EXTRACTED DATA.
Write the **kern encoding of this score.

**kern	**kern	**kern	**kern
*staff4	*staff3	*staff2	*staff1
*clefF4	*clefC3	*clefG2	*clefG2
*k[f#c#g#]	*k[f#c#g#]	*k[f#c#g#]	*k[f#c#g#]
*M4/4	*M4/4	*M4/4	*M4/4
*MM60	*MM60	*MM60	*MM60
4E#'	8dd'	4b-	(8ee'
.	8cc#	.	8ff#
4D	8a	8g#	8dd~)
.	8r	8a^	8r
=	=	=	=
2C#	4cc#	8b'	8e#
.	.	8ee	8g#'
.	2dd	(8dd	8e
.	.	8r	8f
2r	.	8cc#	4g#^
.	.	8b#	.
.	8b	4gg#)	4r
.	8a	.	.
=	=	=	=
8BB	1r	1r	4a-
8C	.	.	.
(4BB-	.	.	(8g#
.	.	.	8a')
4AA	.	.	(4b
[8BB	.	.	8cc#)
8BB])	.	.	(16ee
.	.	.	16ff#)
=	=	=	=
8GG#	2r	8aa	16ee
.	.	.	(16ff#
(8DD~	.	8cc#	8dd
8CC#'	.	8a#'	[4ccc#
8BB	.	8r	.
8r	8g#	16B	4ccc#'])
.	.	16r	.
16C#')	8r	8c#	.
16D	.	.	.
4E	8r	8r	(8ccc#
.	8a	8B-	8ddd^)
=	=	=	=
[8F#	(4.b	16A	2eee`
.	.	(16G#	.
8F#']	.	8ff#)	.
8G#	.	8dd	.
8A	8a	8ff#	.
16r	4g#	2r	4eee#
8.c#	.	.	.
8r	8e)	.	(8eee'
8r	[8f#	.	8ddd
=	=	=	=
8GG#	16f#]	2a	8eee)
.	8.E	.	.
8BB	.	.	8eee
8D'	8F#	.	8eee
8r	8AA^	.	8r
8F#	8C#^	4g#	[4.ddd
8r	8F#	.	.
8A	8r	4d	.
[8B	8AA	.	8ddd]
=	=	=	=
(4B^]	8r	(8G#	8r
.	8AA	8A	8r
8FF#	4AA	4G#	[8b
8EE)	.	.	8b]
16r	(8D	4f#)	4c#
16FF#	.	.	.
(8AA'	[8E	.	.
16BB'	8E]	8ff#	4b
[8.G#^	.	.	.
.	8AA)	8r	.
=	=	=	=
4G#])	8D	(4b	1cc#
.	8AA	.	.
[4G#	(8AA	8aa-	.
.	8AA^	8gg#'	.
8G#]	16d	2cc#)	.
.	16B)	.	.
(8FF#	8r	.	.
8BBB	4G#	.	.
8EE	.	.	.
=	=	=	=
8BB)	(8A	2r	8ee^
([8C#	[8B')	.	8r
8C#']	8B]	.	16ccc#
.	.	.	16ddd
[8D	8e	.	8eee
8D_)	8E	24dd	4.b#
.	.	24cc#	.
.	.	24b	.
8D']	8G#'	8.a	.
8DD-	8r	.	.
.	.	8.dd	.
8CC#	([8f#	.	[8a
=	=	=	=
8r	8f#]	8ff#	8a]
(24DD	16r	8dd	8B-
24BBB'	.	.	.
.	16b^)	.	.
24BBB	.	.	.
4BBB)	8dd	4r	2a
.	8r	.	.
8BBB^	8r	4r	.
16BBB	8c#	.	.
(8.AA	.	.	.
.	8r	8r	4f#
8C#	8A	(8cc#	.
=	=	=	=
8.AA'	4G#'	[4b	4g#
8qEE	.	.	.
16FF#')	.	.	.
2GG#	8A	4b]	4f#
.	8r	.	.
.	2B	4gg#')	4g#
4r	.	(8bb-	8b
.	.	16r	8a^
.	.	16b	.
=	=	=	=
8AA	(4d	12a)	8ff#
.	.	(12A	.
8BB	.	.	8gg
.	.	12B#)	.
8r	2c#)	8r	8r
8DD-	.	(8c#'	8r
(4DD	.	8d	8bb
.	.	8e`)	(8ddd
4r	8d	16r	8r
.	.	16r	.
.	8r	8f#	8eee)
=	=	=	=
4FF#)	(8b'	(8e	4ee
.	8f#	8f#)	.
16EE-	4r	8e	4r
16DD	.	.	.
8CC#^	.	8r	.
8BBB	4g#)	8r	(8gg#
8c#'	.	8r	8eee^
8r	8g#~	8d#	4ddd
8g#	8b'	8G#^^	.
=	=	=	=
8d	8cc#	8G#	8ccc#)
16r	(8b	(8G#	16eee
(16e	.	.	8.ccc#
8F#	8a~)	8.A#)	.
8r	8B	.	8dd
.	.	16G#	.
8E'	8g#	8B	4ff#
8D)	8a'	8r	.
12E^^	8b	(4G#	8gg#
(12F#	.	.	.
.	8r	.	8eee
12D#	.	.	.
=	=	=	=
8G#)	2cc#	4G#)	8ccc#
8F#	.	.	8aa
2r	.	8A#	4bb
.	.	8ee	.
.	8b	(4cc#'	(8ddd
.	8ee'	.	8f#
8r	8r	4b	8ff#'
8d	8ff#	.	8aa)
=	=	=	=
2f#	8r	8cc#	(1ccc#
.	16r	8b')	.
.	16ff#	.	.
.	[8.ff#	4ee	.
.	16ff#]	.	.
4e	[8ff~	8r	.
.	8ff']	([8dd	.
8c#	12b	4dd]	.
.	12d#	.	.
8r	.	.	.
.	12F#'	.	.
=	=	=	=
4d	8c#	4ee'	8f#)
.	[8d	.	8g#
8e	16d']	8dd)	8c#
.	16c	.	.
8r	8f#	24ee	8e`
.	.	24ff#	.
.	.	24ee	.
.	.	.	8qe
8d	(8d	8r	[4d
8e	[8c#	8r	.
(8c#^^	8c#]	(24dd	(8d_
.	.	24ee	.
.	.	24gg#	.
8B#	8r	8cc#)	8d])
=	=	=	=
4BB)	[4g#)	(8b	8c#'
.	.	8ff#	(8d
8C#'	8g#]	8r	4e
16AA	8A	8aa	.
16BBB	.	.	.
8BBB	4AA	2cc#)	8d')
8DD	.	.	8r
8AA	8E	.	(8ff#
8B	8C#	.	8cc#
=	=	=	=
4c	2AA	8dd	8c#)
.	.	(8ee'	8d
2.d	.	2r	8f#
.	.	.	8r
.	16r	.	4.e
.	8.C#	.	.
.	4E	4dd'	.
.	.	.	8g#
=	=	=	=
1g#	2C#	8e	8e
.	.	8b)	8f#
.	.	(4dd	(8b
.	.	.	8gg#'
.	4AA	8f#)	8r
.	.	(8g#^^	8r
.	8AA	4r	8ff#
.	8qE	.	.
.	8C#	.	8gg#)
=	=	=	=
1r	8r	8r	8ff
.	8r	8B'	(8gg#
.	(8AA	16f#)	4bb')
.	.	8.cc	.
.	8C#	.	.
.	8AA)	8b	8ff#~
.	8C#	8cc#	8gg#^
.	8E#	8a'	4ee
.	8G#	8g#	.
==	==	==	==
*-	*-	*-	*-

PROBLEM STATEMENT.
List each line from the items above that contains the string "kern", copying the lines unchanged.

EXERCISE RESPONSE.
Write the **kern encoding of this score.
**kern	**kern	**kern	**kern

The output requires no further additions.